- [Work order]:
Please output every entry below exactly as written, leaving out any pictures.

- [Provided data]:
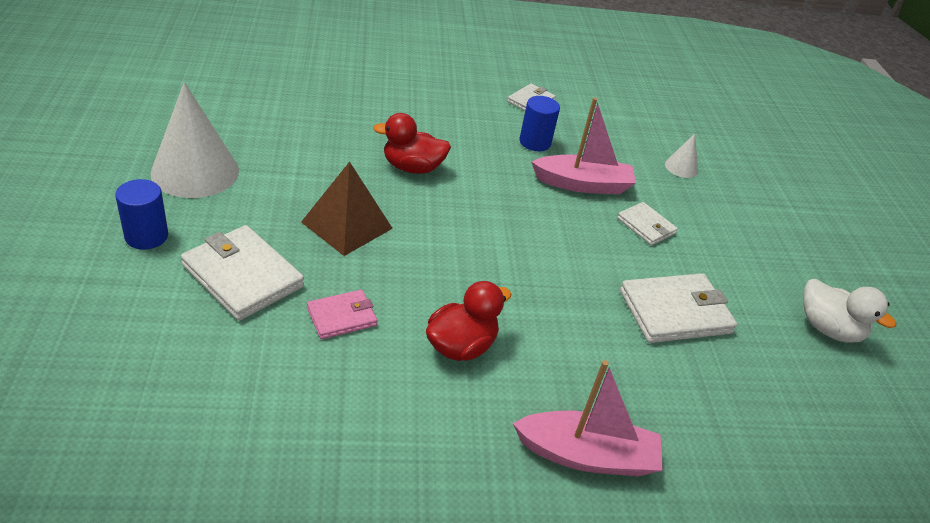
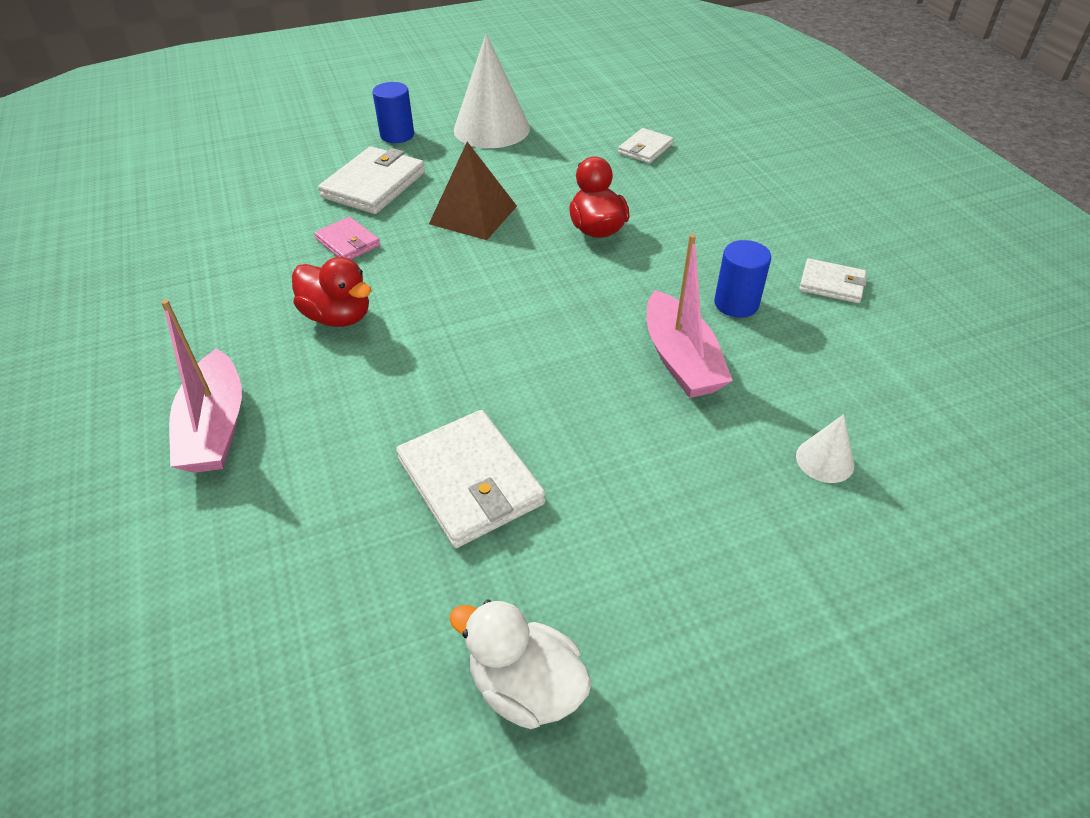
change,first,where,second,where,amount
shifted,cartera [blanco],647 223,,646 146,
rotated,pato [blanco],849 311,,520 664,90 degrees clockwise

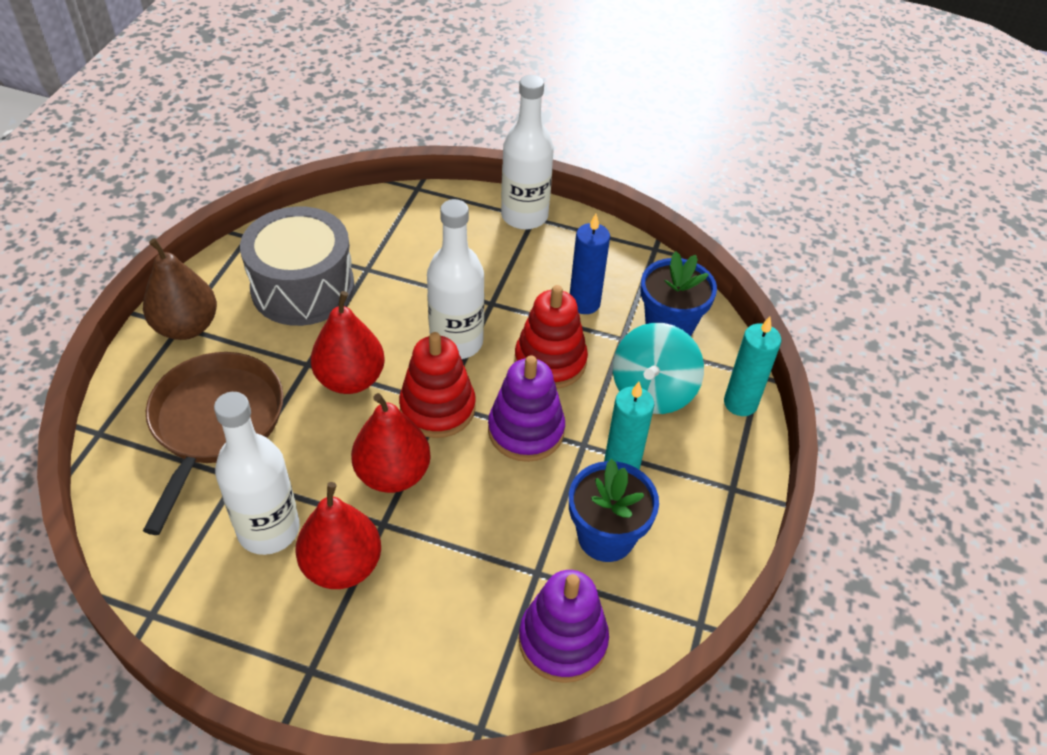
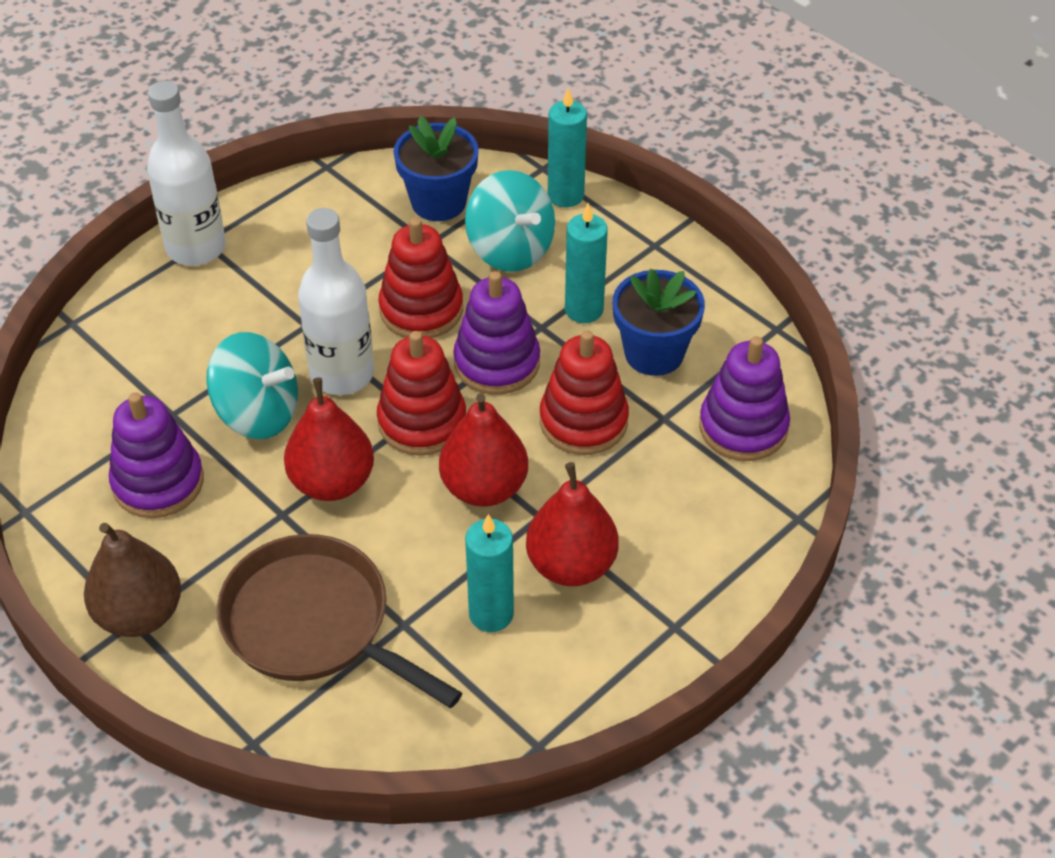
change,first,where,second,where,amount
gone,vela [azul],590 264,,,
new,,,peonza [turquesa],252 385,
new,,,juguete apilable [rojo],584 392,
swapped,botella [blanco],257 473,vela [turquesa],489 573,
swapped,tambor [gris],297 266,juguete apilable [morado],156 455,

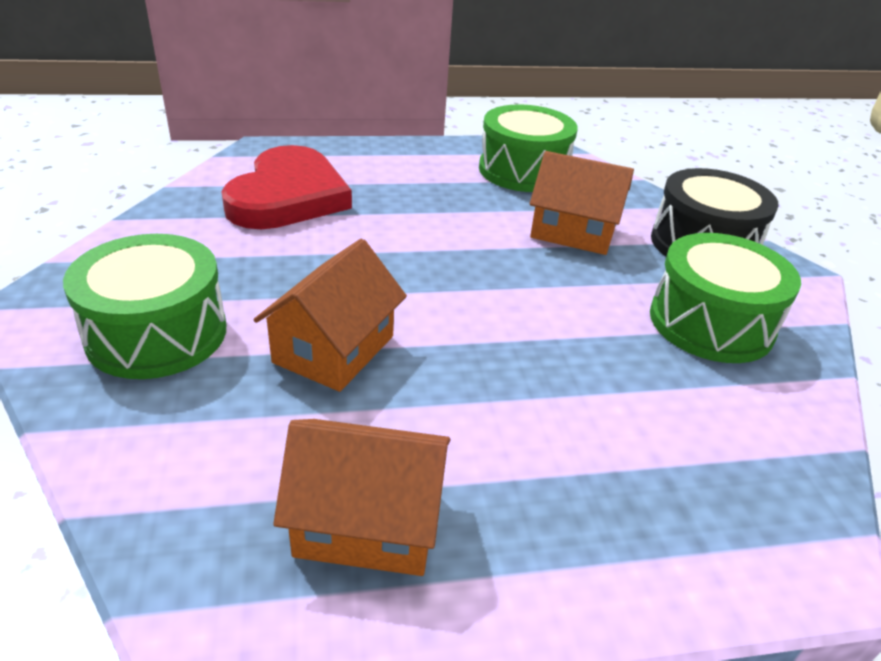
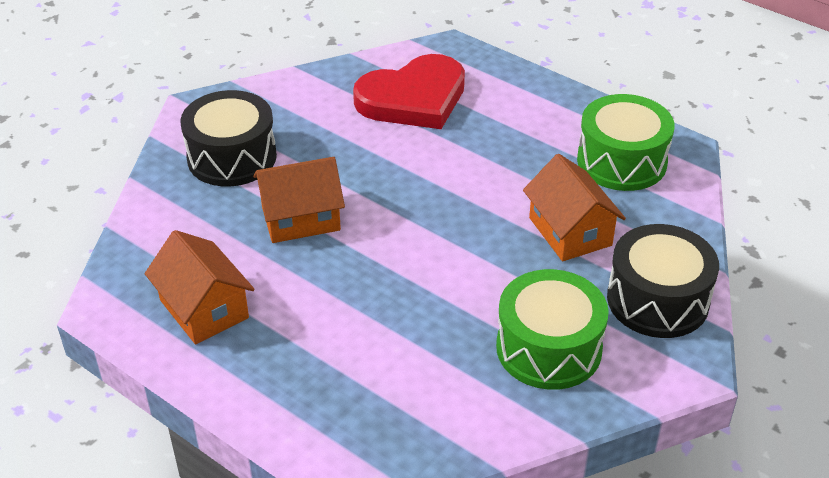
change,first,where,second,where,amount
repainted,tambor [verde],144 306,tambor [negro],228 138,

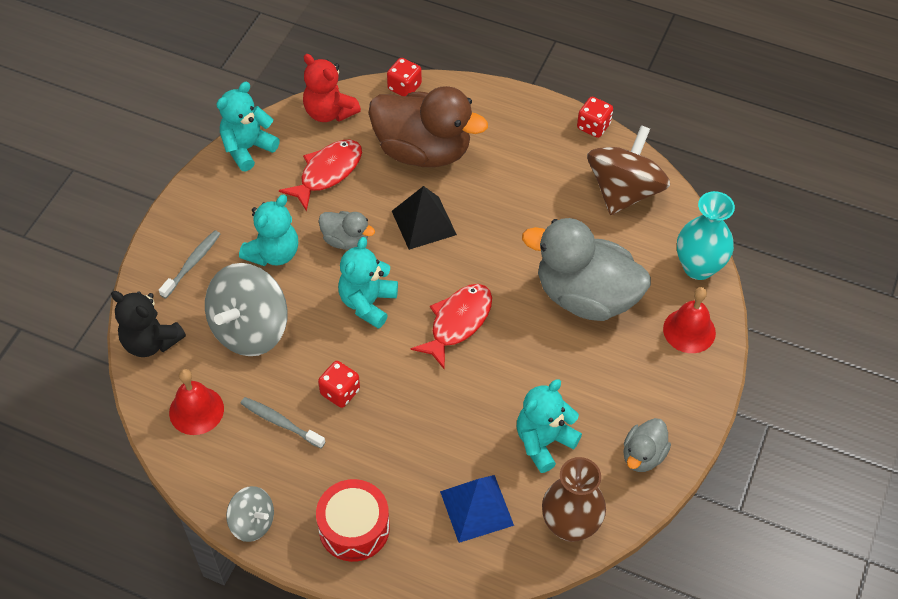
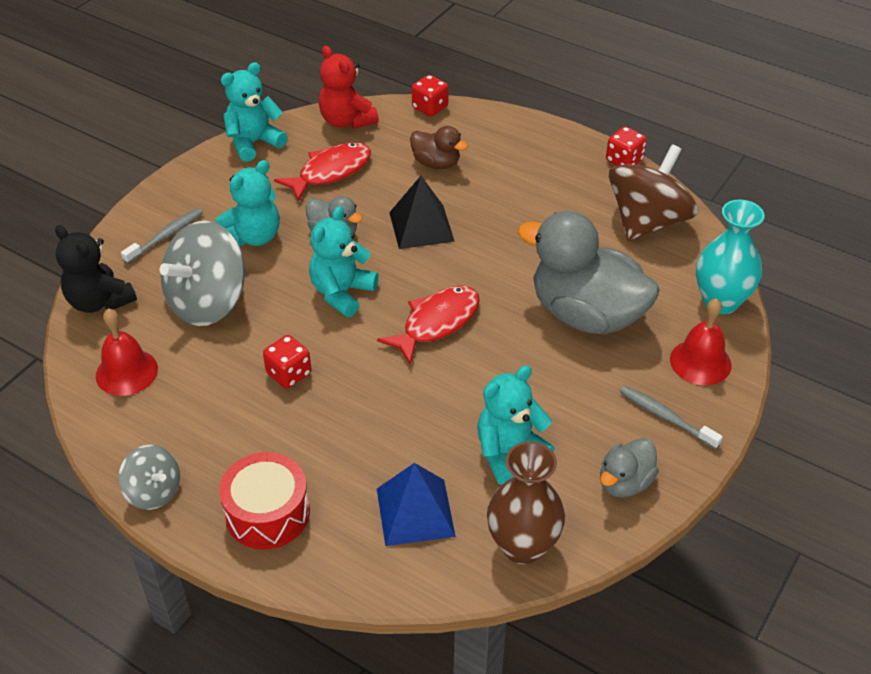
change,first,where,second,where,amount
shifted,cepillo de dientes [gris],283 423,,671 417,
scaled,pato [marrón],428 126,,439 147,x0.48

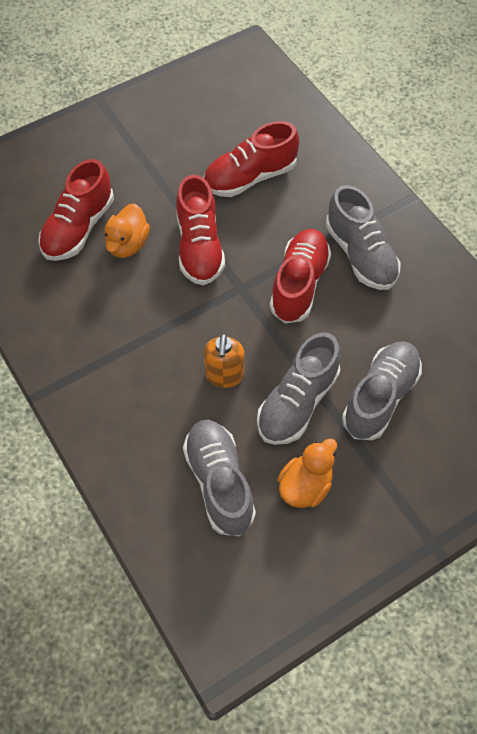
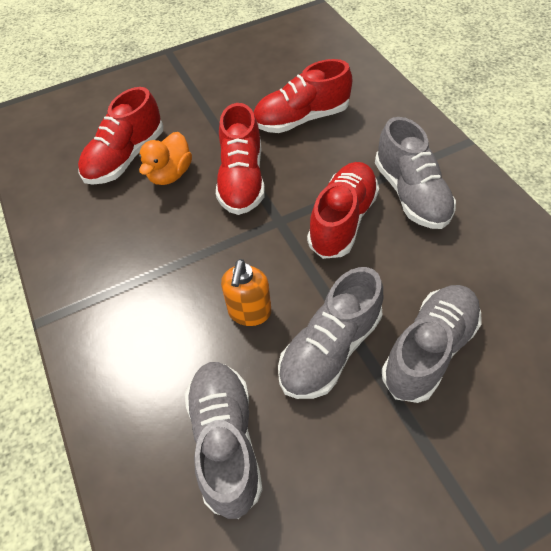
change,first,where,second,where,amount
gone,pato [naranja],307 473,,,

- [Exercise result]:
change,first,where,second,where,amount
shifted,cartera [blanco],647 223,,646 146,
rotated,pato [blanco],849 311,,520 664,90 degrees clockwise

change,first,where,second,where,amount
gone,vela [azul],590 264,,,
new,,,peonza [turquesa],252 385,
new,,,juguete apilable [rojo],584 392,
swapped,botella [blanco],257 473,vela [turquesa],489 573,
swapped,tambor [gris],297 266,juguete apilable [morado],156 455,

change,first,where,second,where,amount
repainted,tambor [verde],144 306,tambor [negro],228 138,

change,first,where,second,where,amount
shifted,cepillo de dientes [gris],283 423,,671 417,
scaled,pato [marrón],428 126,,439 147,x0.48

change,first,where,second,where,amount
gone,pato [naranja],307 473,,,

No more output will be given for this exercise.